Task prompt:
The task calls for the lines below from the line with "- → vokilipik (turquoise) (192,436)" to the line with "dafapipel (blue) (733,270)", both ends included, copied exactly, without any pictures.

Data shown:
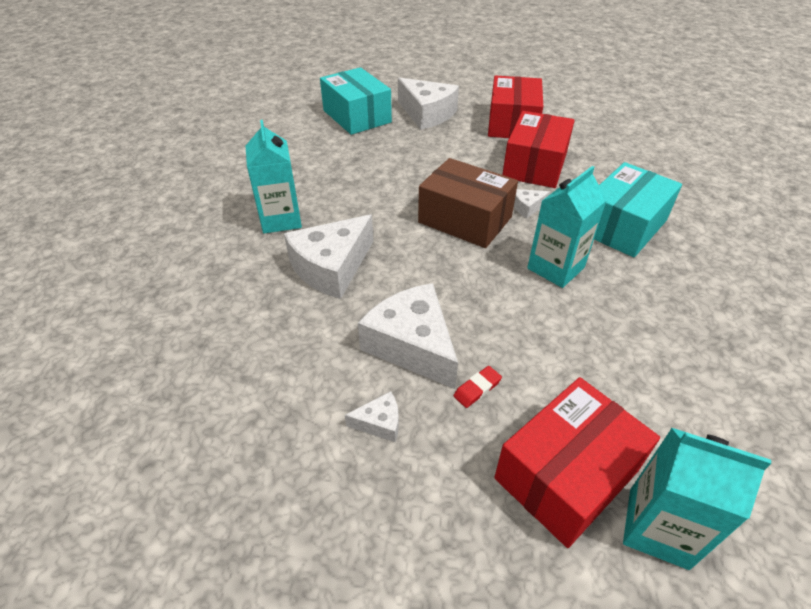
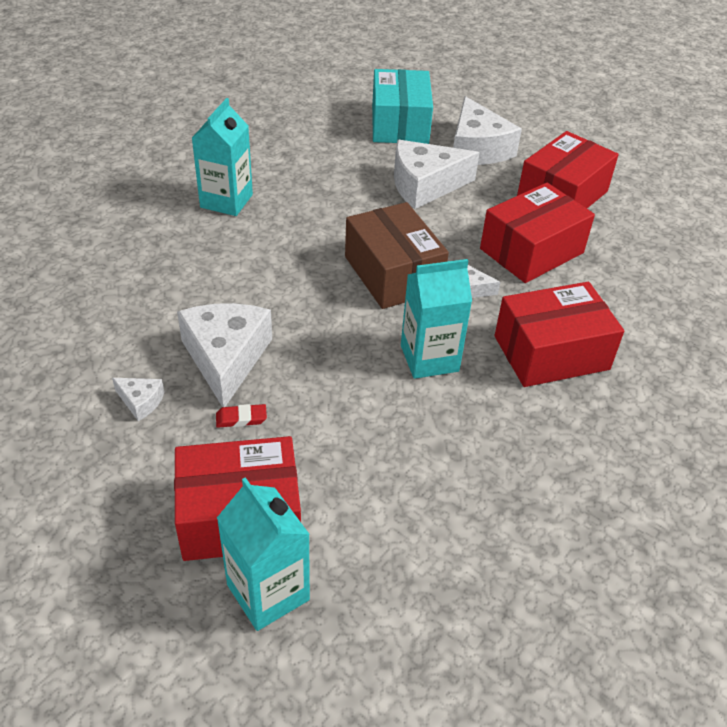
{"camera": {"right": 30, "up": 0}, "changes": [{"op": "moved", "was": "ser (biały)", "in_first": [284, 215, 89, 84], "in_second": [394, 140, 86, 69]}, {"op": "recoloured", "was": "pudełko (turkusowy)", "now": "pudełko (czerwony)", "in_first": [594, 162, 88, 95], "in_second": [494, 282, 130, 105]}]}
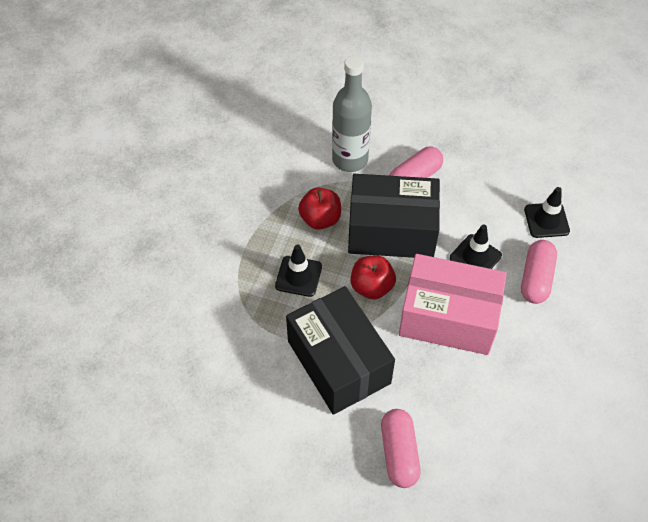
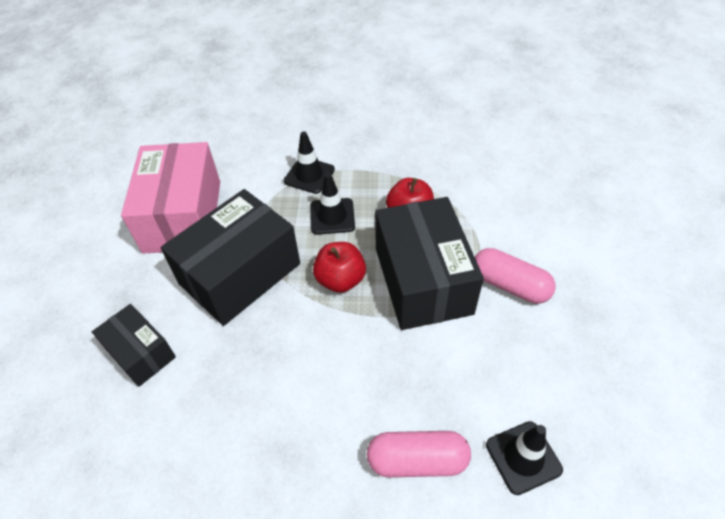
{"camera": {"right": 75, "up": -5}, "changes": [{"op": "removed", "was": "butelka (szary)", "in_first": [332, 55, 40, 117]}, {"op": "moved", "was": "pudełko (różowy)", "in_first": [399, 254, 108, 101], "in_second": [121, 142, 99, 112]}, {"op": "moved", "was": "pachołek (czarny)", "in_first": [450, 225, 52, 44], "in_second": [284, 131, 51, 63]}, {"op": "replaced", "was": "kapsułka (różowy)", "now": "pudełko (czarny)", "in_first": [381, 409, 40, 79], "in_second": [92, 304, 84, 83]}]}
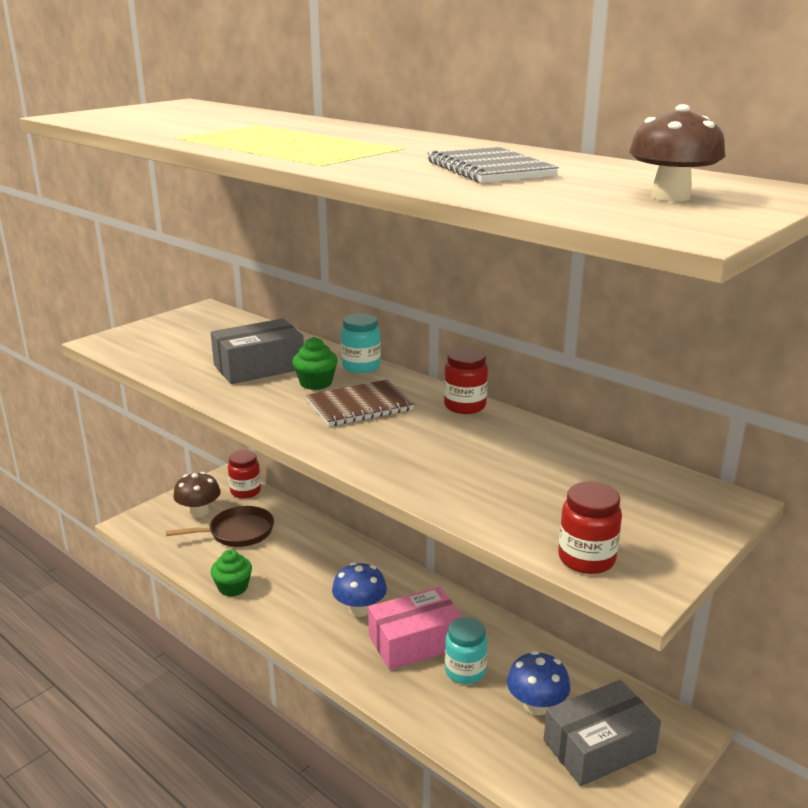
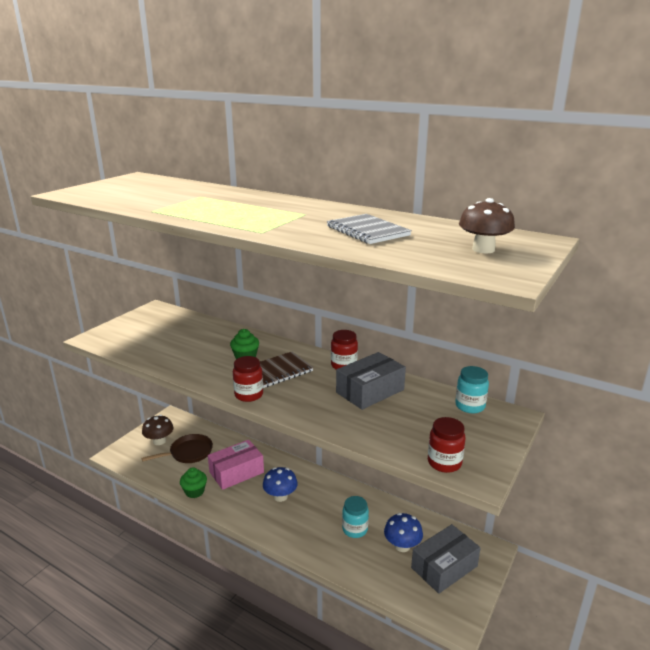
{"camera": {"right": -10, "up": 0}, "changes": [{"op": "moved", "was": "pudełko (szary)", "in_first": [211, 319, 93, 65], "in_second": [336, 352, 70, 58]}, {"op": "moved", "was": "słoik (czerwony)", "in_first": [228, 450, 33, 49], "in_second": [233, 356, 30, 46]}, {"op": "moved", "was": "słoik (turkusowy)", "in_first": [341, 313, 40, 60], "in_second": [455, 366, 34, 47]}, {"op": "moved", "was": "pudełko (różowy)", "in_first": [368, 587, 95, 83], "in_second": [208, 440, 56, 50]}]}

...

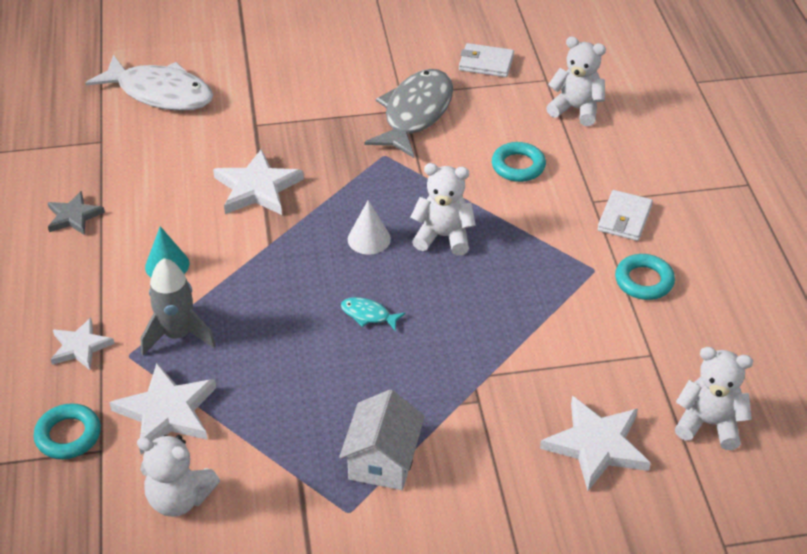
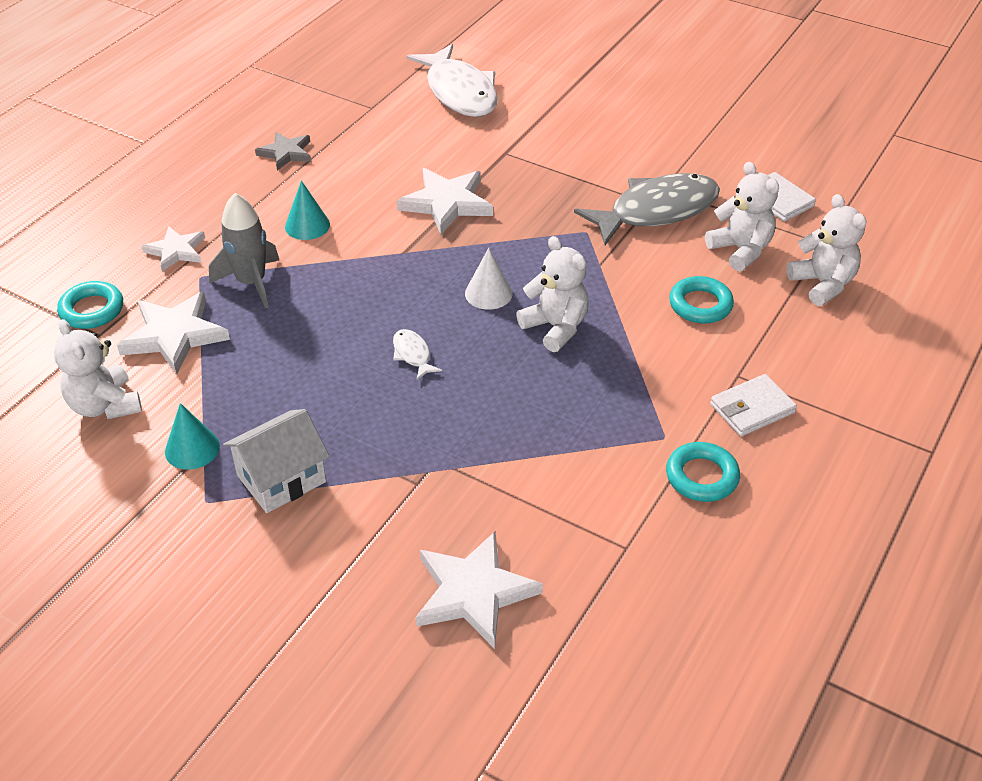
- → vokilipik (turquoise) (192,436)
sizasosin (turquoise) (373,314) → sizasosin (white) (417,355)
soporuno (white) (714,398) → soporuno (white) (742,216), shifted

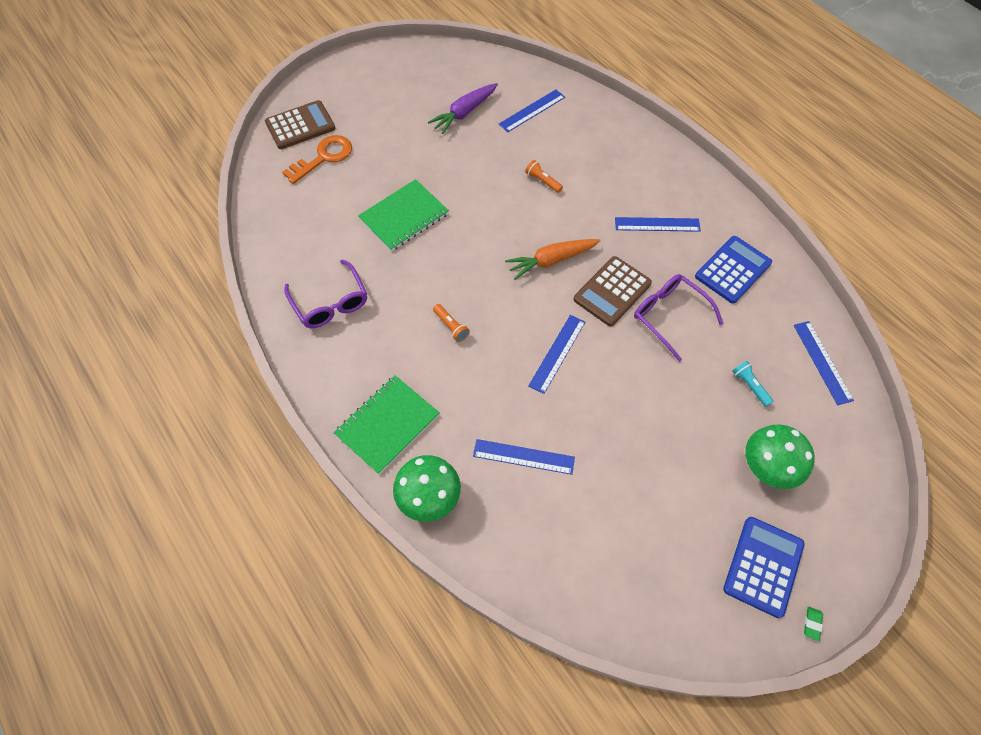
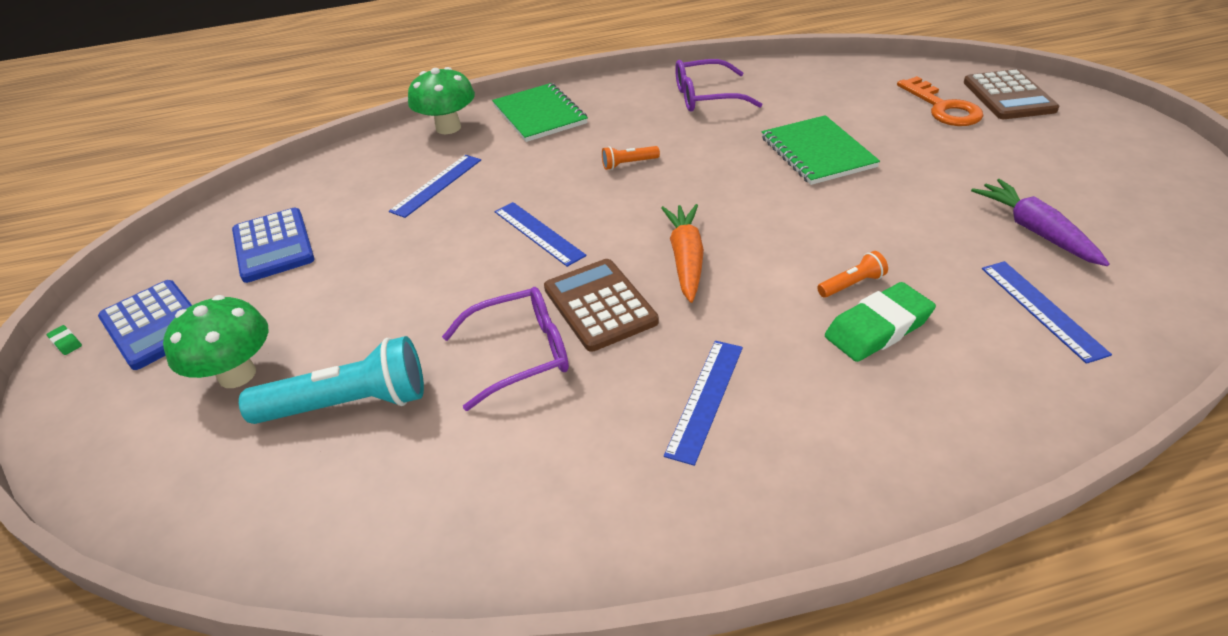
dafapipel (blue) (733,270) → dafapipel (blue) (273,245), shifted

Output of the task:
- → vokilipik (turquoise) (192,436)
sizasosin (turquoise) (373,314) → sizasosin (white) (417,355)
soporuno (white) (714,398) → soporuno (white) (742,216), shifted

dafapipel (blue) (733,270) → dafapipel (blue) (273,245), shifted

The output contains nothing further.